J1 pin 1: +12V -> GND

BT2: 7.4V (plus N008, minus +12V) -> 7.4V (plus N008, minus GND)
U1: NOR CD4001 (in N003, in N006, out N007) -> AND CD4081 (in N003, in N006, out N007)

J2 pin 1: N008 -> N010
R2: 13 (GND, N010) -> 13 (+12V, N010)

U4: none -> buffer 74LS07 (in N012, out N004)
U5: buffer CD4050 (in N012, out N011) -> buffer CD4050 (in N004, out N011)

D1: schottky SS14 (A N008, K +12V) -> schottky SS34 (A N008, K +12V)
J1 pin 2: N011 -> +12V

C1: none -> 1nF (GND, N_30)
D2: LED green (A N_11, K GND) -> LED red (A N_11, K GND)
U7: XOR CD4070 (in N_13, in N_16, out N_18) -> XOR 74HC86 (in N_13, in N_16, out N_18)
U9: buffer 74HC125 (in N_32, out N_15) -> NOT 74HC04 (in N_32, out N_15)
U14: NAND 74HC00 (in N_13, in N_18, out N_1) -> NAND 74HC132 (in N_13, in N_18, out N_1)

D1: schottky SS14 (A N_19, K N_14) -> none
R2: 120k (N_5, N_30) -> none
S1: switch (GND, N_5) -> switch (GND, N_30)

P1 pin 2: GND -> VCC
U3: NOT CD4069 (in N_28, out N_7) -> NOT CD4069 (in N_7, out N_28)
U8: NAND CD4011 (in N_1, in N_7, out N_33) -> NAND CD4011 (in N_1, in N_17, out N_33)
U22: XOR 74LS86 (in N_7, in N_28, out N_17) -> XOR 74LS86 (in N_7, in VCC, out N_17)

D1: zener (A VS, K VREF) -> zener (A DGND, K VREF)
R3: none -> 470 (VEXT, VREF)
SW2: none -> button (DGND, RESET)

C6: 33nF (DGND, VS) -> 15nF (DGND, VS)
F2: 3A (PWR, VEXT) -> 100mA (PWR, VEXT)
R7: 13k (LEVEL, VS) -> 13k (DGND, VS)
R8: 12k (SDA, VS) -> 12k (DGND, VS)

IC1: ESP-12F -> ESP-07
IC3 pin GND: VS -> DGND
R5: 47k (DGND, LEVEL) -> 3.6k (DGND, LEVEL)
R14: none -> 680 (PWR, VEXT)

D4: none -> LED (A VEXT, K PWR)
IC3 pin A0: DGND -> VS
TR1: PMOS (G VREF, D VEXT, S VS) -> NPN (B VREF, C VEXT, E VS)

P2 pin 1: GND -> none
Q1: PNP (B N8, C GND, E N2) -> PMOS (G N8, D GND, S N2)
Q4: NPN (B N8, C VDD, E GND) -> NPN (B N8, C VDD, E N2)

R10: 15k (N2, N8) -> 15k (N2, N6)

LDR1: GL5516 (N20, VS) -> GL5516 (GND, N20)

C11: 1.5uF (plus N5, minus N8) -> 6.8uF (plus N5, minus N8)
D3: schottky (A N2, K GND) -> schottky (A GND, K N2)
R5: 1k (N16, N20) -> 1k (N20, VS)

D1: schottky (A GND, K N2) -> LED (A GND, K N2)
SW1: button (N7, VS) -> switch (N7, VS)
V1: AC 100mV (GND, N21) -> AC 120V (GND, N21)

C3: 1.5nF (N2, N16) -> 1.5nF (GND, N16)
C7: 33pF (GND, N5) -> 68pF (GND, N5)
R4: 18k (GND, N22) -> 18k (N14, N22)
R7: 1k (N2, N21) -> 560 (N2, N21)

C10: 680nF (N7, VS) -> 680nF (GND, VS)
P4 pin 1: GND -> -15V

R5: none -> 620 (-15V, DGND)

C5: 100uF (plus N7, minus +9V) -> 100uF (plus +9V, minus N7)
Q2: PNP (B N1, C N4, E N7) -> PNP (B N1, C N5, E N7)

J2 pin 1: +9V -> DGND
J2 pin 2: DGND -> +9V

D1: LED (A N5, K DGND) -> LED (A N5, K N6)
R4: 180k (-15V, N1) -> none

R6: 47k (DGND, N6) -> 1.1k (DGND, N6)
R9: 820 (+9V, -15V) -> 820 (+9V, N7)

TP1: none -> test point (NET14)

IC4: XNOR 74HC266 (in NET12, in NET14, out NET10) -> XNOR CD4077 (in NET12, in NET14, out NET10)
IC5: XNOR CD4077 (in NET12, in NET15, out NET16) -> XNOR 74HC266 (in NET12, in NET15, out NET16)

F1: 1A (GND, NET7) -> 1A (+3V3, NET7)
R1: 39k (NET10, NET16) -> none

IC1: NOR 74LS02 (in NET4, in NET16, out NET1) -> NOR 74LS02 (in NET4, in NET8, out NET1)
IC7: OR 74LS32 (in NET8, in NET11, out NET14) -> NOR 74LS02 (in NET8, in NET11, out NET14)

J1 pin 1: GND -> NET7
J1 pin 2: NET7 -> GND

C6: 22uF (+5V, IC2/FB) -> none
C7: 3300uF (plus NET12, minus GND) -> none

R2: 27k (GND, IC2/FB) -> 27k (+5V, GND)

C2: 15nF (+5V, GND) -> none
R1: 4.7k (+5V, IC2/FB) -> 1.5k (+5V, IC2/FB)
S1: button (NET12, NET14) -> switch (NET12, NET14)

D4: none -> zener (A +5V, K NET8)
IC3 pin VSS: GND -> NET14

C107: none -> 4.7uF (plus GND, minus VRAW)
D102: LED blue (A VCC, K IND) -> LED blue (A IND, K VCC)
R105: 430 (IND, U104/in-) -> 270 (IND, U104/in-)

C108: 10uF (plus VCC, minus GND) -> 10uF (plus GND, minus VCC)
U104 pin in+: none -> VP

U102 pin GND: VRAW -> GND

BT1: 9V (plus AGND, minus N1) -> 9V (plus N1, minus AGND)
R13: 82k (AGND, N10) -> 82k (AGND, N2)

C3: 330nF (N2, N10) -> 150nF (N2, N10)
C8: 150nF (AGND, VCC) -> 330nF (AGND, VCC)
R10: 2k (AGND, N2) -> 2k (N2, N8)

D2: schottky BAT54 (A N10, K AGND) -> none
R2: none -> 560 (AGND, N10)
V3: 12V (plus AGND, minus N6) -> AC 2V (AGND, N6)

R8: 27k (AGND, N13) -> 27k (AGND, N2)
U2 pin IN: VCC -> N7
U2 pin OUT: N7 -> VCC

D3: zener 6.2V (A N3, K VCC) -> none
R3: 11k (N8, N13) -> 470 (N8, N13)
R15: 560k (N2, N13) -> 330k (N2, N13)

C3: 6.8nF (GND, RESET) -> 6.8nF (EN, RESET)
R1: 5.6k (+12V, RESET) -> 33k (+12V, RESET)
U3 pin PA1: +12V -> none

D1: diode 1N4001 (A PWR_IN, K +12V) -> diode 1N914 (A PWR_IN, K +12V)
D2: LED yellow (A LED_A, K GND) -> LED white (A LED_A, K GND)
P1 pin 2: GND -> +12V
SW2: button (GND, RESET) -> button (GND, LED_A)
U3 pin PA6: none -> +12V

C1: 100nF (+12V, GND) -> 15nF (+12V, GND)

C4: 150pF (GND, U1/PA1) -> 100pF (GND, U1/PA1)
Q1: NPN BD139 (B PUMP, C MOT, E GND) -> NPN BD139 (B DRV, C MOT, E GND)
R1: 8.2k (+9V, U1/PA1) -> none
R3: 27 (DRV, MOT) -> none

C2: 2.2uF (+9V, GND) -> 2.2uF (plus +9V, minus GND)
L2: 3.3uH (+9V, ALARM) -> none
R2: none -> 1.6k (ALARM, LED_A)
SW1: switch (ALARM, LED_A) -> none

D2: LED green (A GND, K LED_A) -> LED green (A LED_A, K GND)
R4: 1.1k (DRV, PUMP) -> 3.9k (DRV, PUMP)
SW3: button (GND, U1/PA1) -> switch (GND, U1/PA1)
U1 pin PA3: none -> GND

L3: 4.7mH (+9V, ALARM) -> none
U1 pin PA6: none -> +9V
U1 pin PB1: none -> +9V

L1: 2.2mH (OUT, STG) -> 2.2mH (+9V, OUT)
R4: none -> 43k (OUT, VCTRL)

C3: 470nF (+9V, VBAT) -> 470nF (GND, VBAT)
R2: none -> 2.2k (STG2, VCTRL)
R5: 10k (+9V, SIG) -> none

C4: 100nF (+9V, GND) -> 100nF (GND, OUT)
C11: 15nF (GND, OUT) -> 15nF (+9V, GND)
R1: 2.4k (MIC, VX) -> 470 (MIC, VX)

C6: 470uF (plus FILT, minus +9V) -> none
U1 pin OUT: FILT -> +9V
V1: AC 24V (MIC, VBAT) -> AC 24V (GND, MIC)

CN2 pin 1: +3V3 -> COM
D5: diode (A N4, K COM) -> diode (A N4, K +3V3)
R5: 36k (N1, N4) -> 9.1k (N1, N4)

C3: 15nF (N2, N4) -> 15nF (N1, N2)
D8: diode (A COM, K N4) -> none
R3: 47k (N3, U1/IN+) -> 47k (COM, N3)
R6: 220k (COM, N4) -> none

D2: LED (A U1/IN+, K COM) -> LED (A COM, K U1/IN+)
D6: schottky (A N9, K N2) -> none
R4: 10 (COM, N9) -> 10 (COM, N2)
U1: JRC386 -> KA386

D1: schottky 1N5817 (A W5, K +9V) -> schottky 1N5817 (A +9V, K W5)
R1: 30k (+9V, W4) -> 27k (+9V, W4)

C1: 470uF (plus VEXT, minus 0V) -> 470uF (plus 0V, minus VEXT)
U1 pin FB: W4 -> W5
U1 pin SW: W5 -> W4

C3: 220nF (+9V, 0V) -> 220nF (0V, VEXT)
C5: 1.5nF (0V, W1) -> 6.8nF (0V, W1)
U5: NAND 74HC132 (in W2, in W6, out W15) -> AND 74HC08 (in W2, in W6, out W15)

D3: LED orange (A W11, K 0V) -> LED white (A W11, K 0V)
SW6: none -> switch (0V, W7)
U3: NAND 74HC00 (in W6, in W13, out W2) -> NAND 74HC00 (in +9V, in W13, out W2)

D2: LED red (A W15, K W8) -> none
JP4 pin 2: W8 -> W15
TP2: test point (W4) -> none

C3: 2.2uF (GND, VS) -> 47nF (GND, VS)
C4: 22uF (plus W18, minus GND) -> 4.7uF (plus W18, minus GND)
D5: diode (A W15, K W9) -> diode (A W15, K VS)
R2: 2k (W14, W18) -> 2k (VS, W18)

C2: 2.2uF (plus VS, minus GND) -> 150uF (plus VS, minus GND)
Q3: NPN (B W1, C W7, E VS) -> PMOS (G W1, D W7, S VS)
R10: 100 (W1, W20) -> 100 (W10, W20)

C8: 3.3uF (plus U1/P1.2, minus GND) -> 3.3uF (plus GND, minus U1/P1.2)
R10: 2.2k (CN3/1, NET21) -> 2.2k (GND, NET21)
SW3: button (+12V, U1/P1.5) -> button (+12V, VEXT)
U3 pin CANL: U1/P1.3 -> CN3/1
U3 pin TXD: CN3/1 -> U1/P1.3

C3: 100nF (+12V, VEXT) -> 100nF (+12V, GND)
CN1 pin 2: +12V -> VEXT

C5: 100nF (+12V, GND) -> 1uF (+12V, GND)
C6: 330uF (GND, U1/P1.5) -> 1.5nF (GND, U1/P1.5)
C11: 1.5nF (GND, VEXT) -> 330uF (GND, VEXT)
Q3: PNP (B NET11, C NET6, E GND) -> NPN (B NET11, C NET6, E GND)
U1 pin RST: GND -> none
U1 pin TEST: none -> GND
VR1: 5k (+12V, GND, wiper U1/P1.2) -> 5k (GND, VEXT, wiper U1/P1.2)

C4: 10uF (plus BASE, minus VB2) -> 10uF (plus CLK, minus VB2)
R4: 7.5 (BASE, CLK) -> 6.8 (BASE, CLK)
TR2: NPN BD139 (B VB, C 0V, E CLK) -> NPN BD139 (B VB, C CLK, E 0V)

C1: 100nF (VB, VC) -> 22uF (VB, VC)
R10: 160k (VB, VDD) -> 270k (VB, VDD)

===

Task goal:
Your task for the entries above: copy exactly the span starting with the line with "C5: 100uF (plus" and going on through the line with "R2: 27k (GND, IC2/FB) -> 27k (+5V, GND)", both lines included, and nothing else.

Response for this exercise:
C5: 100uF (plus N7, minus +9V) -> 100uF (plus +9V, minus N7)
Q2: PNP (B N1, C N4, E N7) -> PNP (B N1, C N5, E N7)

J2 pin 1: +9V -> DGND
J2 pin 2: DGND -> +9V

D1: LED (A N5, K DGND) -> LED (A N5, K N6)
R4: 180k (-15V, N1) -> none

R6: 47k (DGND, N6) -> 1.1k (DGND, N6)
R9: 820 (+9V, -15V) -> 820 (+9V, N7)

TP1: none -> test point (NET14)

IC4: XNOR 74HC266 (in NET12, in NET14, out NET10) -> XNOR CD4077 (in NET12, in NET14, out NET10)
IC5: XNOR CD4077 (in NET12, in NET15, out NET16) -> XNOR 74HC266 (in NET12, in NET15, out NET16)

F1: 1A (GND, NET7) -> 1A (+3V3, NET7)
R1: 39k (NET10, NET16) -> none

IC1: NOR 74LS02 (in NET4, in NET16, out NET1) -> NOR 74LS02 (in NET4, in NET8, out NET1)
IC7: OR 74LS32 (in NET8, in NET11, out NET14) -> NOR 74LS02 (in NET8, in NET11, out NET14)

J1 pin 1: GND -> NET7
J1 pin 2: NET7 -> GND

C6: 22uF (+5V, IC2/FB) -> none
C7: 3300uF (plus NET12, minus GND) -> none

R2: 27k (GND, IC2/FB) -> 27k (+5V, GND)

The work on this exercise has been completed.